[Start of section]

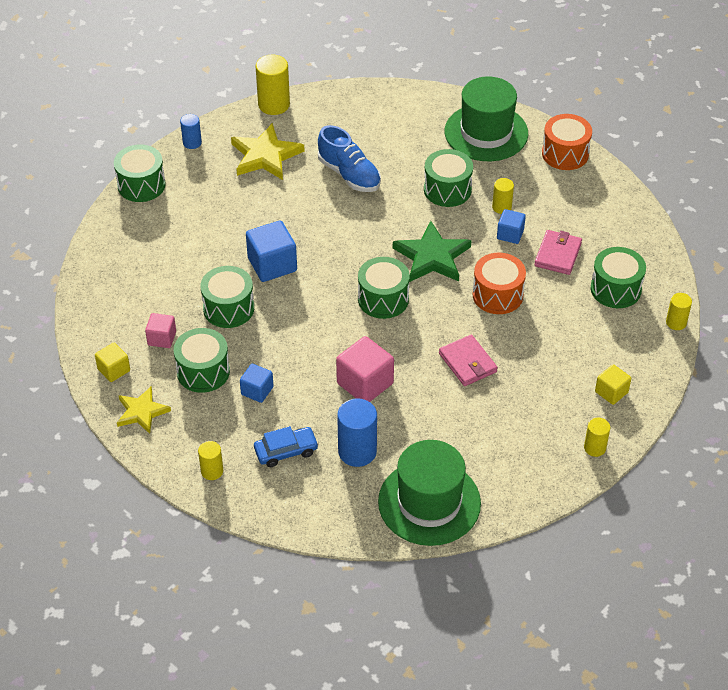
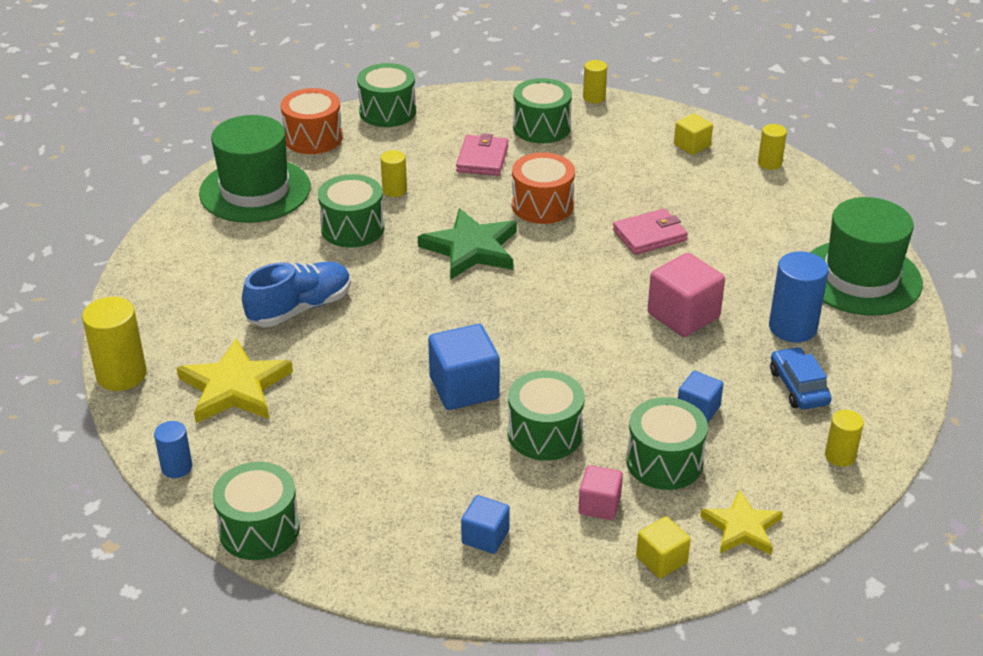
camera: 85 degrees left, 10 degrees down
green drum [358,257,410,319] -> green drum moved to [357,63,416,127]
blue cube [497,209,526,244] -> blue cube moved to [461,495,510,554]
pink wallet [534,230,582,275] -> pink wallet turned 75 degrees clockwise [456,133,509,176]

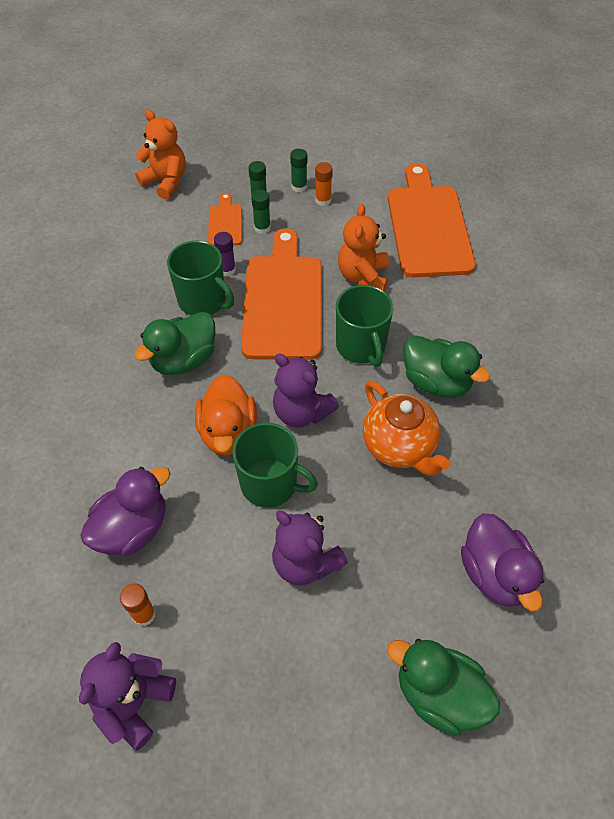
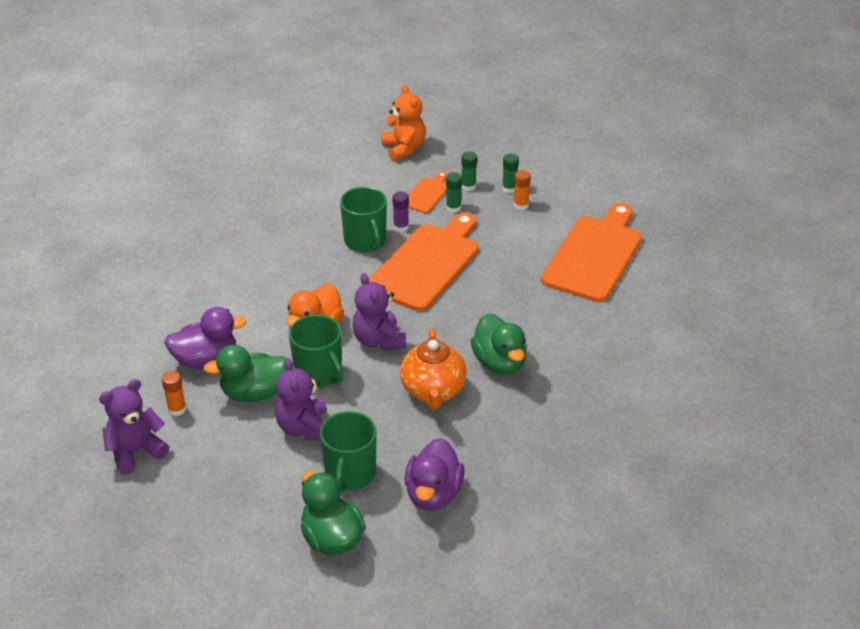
camera: 30 degrees right, 15 degrees down
green duck [134,312,215,375] -> green duck moved to [204,345,287,402]
green mug [336,285,393,367] -> green mug moved to [320,411,377,493]
orange teddy bear [338,204,389,292] -> none

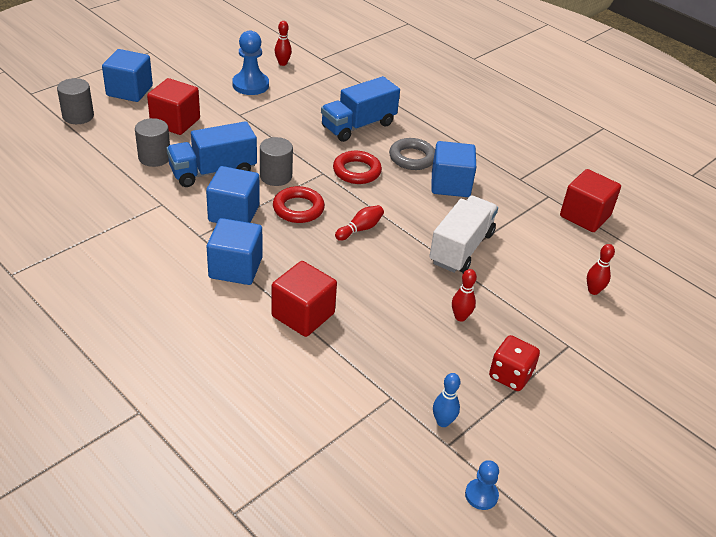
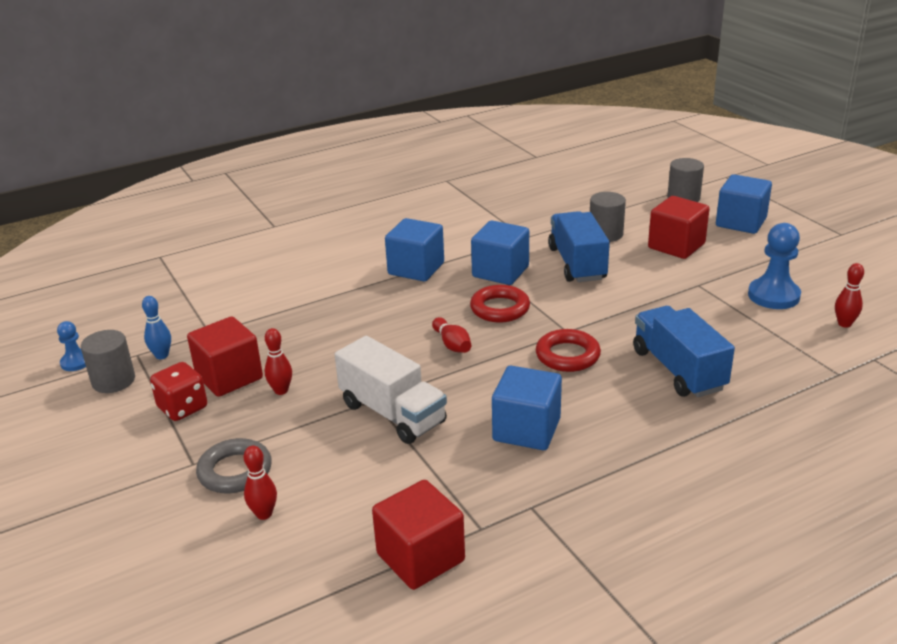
camera: 110 degrees right, 10 degrees down
grey cylinder [260,137,293,186] -> grey cylinder moved to [81,330,135,393]
red cube [271,261,337,337] -> red cube moved to [187,316,263,397]
grey ring [389,138,435,170] -> grey ring moved to [196,438,272,493]

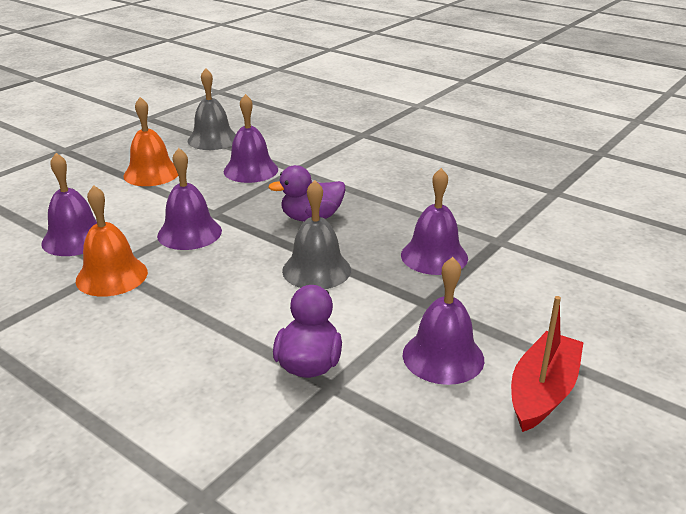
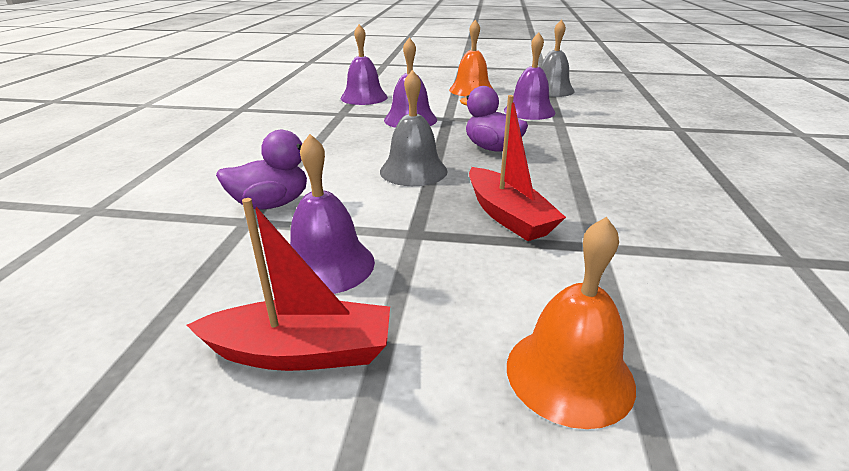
camera: 60 degrees right, 0 degrees up
orange bell [76,185,148,297] -> orange bell moved to [507,217,636,429]
purple bell [401,168,468,275] -> red boat [469,95,566,241]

[End of section]

** PROBLEM STATEMENT **
When you reach the line that contains "grey cylinder [260,137,293,186]", start copying the listing word for word and stop only after its last line, without any pictures.

** RESPONSE TO THIS EXERCISE **
grey cylinder [260,137,293,186] -> grey cylinder moved to [81,330,135,393]
red cube [271,261,337,337] -> red cube moved to [187,316,263,397]
grey ring [389,138,435,170] -> grey ring moved to [196,438,272,493]

camera: 60 degrees right, 0 degrees up
orange bell [76,185,148,297] -> orange bell moved to [507,217,636,429]
purple bell [401,168,468,275] -> red boat [469,95,566,241]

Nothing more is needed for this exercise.